Records from a collection
++++
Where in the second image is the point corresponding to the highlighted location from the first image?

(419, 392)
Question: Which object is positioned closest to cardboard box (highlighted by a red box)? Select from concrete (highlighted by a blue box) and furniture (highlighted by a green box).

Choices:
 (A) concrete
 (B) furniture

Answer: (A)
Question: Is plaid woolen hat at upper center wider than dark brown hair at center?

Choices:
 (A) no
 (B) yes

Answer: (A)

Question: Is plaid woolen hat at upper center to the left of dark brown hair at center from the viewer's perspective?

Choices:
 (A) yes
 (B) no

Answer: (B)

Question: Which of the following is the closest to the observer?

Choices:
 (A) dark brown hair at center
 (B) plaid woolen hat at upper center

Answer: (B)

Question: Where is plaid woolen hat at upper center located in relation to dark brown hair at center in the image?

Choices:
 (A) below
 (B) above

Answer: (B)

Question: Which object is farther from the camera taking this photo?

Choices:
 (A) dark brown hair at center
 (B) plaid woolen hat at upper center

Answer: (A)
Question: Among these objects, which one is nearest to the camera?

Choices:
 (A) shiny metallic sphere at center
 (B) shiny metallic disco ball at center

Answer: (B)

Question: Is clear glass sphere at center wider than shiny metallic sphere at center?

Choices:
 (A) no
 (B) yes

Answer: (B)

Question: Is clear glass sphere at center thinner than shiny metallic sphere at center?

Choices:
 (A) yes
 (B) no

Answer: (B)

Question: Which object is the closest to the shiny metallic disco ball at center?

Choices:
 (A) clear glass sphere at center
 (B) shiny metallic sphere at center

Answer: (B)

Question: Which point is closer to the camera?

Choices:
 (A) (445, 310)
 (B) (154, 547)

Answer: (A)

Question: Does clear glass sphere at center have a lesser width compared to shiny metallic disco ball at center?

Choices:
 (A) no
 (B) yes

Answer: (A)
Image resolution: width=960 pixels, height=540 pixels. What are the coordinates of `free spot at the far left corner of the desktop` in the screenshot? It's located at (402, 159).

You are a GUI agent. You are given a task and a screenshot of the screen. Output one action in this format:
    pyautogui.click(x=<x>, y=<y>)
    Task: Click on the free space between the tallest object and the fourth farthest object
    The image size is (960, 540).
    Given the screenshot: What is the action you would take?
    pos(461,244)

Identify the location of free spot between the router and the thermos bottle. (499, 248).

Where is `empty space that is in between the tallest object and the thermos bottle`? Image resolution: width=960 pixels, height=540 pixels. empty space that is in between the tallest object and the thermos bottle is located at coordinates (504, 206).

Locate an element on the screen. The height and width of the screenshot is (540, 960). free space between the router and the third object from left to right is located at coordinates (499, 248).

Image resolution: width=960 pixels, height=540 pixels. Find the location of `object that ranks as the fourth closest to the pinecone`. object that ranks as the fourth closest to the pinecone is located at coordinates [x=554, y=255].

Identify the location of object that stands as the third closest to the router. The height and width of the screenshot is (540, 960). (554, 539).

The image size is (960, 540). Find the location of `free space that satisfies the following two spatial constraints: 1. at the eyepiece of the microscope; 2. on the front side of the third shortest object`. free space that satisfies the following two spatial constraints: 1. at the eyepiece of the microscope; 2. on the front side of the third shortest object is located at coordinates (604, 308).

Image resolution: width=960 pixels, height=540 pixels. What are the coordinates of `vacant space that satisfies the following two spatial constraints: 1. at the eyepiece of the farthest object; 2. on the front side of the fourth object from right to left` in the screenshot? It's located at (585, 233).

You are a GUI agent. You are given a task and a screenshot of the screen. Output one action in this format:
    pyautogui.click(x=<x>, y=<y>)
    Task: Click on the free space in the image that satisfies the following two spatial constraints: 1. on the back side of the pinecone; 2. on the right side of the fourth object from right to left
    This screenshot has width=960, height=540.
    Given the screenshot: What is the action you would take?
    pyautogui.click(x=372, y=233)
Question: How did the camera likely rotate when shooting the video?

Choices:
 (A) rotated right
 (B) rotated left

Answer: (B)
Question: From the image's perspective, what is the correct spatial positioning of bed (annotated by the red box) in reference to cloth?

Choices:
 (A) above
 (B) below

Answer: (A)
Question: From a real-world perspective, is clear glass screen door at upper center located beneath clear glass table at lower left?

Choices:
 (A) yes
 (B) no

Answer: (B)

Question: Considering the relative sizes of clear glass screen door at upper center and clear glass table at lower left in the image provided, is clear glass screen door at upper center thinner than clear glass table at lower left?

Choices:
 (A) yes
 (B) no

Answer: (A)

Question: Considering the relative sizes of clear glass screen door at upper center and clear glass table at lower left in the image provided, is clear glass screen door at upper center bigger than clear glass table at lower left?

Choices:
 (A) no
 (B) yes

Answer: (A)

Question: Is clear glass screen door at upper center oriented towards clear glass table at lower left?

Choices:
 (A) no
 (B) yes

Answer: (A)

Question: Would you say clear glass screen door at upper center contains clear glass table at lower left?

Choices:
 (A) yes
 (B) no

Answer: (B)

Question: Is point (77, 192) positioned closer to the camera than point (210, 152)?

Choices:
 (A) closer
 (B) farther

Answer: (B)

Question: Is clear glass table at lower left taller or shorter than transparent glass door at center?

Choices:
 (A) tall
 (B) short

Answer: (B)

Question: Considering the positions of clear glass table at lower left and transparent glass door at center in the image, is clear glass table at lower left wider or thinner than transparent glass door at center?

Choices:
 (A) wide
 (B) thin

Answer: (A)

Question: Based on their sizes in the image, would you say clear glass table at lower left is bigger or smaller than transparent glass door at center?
++++
Exercise details ▸ Rewrite the listing above as a JSON list of strings, one string per line and blank lines left out, from the start of the listing through the line containing "Question: Which object is the".

Solution ▸
[
  "Where in the second image is the point corresponding to the highlighted location from the first image?",
  "(419, 392)",
  "Question: Which object is positioned closest to cardboard box (highlighted by a red box)? Select from concrete (highlighted by a blue box) and furniture (highlighted by a green box).",
  "Choices:",
  " (A) concrete",
  " (B) furniture",
  "Answer: (A)",
  "Question: Is plaid woolen hat at upper center wider than dark brown hair at center?",
  "Choices:",
  " (A) no",
  " (B) yes",
  "Answer: (A)",
  "Question: Is plaid woolen hat at upper center to the left of dark brown hair at center from the viewer's perspective?",
  "Choices:",
  " (A) yes",
  " (B) no",
  "Answer: (B)",
  "Question: Which of the following is the closest to the observer?",
  "Choices:",
  " (A) dark brown hair at center",
  " (B) plaid woolen hat at upper center",
  "Answer: (B)",
  "Question: Where is plaid woolen hat at upper center located in relation to dark brown hair at center in the image?",
  "Choices:",
  " (A) below",
  " (B) above",
  "Answer: (B)",
  "Question: Which object is farther from the camera taking this photo?",
  "Choices:",
  " (A) dark brown hair at center",
  " (B) plaid woolen hat at upper center",
  "Answer: (A)",
  "Question: Among these objects, which one is nearest to the camera?",
  "Choices:",
  " (A) shiny metallic sphere at center",
  " (B) shiny metallic disco ball at center",
  "Answer: (B)",
  "Question: Is clear glass sphere at center wider than shiny metallic sphere at center?",
  "Choices:",
  " (A) no",
  " (B) yes",
  "Answer: (B)",
  "Question: Is clear glass sphere at center thinner than shiny metallic sphere at center?",
  "Choices:",
  " (A) yes",
  " (B) no",
  "Answer: (B)",
  "Question: Which object is the closest to the shiny metallic disco ball at center?"
]